§ Task to carry out:
Repeat, line for line, the entries below from the first line to the line containing "U4: XNOR (in", counting both ends.

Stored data
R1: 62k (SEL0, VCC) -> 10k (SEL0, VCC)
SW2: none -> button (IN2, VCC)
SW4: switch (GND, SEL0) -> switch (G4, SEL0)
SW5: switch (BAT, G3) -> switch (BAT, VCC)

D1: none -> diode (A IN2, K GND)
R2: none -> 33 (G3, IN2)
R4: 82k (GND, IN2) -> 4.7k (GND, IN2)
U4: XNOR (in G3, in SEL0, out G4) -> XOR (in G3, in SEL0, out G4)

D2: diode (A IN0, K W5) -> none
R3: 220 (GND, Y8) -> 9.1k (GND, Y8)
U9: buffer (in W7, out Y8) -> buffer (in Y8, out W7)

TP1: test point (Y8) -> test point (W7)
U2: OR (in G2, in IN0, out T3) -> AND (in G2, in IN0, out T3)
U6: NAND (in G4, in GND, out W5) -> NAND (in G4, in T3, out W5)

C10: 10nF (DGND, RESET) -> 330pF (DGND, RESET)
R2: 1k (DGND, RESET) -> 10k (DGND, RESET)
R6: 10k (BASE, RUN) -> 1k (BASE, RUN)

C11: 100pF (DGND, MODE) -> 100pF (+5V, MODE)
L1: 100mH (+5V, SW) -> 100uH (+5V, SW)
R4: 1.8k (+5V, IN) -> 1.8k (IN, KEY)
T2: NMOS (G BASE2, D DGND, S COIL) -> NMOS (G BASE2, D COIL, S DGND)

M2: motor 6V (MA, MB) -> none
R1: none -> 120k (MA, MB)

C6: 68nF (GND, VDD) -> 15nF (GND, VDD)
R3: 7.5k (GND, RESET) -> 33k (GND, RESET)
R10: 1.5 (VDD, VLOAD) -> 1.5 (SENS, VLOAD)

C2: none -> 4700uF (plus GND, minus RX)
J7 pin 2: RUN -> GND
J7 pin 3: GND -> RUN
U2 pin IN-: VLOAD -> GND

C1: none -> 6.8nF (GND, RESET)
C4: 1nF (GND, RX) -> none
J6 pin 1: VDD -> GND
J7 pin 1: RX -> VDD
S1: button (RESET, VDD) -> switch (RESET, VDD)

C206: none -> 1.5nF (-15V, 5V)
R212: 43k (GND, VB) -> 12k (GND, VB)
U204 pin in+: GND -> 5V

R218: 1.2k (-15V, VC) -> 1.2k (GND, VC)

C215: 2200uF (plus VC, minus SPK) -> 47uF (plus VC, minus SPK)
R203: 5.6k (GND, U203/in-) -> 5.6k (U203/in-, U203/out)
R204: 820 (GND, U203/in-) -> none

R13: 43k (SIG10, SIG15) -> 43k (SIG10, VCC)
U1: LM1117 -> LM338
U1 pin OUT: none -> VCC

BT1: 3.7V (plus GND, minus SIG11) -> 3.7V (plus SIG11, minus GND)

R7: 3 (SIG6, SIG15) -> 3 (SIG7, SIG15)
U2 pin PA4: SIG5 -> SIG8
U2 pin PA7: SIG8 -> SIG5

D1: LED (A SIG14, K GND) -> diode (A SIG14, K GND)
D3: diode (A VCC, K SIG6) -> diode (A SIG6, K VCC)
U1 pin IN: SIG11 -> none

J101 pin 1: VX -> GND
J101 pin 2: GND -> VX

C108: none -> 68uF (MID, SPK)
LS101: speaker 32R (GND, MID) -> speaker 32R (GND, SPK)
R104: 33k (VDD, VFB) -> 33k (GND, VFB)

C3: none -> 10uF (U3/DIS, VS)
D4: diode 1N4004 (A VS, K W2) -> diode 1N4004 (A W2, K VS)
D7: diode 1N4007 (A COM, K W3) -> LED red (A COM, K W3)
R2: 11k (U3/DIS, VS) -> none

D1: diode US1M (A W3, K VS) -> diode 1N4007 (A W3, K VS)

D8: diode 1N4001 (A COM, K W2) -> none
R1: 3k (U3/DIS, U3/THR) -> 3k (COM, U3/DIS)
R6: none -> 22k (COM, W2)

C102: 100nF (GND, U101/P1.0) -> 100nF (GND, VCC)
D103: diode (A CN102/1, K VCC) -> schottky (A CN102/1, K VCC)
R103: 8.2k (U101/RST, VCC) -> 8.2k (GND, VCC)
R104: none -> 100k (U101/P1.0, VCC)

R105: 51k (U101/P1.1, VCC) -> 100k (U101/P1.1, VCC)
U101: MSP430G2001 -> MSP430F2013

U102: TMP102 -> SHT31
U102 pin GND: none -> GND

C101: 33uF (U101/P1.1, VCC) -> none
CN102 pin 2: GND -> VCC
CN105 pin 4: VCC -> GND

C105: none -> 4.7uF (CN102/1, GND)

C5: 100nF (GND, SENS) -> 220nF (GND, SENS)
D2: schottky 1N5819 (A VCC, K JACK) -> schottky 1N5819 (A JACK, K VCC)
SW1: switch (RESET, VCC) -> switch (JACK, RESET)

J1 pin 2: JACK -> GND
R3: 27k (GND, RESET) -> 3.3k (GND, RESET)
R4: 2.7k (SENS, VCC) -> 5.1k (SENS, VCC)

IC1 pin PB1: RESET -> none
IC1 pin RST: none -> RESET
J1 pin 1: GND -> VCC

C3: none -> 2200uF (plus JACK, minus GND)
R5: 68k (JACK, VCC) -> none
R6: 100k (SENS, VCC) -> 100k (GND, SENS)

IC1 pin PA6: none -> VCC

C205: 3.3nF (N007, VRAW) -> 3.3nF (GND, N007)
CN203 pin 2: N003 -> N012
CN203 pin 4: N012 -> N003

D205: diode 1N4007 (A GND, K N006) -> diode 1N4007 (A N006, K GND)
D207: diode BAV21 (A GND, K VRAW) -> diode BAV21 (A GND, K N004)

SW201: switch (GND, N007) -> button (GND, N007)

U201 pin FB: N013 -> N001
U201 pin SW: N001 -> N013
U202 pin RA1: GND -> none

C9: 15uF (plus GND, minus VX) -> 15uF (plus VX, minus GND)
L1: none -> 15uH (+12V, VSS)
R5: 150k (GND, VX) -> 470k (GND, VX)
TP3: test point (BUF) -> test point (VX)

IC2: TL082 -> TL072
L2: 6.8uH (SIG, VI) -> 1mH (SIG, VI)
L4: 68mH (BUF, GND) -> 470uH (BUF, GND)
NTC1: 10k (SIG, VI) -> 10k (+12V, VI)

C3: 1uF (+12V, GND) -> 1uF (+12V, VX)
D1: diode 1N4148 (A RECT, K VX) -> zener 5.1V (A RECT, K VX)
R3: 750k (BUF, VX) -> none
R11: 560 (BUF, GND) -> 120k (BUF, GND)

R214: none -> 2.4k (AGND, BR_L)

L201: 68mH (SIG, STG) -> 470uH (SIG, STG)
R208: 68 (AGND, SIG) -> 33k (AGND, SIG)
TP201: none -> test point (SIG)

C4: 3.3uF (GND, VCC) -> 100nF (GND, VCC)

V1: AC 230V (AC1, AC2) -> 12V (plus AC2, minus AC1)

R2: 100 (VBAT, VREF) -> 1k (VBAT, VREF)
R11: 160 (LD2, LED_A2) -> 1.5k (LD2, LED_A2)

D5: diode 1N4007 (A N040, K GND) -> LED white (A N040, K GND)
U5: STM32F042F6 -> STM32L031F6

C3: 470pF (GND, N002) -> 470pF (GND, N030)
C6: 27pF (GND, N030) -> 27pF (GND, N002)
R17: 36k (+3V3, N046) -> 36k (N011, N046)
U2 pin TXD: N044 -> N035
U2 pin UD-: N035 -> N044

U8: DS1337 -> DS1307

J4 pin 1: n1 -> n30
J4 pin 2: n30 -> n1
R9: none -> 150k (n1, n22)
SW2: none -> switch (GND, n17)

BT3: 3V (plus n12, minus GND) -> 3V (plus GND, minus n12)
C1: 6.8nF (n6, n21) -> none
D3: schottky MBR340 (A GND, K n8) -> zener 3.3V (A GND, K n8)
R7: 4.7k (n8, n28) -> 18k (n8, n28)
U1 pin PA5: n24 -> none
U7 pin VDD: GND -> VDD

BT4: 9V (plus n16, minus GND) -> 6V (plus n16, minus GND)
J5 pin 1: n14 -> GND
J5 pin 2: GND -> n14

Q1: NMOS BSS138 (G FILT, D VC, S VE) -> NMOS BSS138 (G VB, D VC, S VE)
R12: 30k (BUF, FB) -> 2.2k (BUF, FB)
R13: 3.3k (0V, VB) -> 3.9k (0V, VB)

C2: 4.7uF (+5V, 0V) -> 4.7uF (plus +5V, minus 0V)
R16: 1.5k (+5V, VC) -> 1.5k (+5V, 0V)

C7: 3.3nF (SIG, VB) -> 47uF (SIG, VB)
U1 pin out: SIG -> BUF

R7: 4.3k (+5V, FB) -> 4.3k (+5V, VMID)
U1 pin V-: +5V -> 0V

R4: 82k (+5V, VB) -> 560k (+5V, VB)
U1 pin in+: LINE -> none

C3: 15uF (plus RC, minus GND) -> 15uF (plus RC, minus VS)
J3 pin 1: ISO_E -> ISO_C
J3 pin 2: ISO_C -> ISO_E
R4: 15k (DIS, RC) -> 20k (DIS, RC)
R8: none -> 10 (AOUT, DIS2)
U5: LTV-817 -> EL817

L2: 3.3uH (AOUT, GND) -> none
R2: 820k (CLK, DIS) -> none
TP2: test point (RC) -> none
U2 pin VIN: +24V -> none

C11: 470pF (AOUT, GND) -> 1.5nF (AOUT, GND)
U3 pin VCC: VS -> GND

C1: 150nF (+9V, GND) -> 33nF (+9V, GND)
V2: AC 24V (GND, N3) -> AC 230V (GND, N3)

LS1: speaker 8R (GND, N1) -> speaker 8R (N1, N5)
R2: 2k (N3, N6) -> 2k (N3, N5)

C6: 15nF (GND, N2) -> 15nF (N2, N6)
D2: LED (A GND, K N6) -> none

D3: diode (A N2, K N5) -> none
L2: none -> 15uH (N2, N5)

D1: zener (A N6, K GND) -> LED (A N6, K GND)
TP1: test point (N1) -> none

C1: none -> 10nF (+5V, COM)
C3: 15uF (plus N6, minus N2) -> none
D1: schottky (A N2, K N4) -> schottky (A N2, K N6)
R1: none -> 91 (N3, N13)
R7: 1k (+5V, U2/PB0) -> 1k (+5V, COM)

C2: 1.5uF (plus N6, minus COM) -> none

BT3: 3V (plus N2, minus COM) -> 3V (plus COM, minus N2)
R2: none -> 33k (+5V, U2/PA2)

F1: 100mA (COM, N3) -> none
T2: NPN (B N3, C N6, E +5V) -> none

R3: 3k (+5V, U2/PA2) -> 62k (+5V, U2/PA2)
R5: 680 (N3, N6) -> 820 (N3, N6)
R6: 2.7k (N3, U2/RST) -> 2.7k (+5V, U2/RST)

§ Exercise response:
R1: 62k (SEL0, VCC) -> 10k (SEL0, VCC)
SW2: none -> button (IN2, VCC)
SW4: switch (GND, SEL0) -> switch (G4, SEL0)
SW5: switch (BAT, G3) -> switch (BAT, VCC)

D1: none -> diode (A IN2, K GND)
R2: none -> 33 (G3, IN2)
R4: 82k (GND, IN2) -> 4.7k (GND, IN2)
U4: XNOR (in G3, in SEL0, out G4) -> XOR (in G3, in SEL0, out G4)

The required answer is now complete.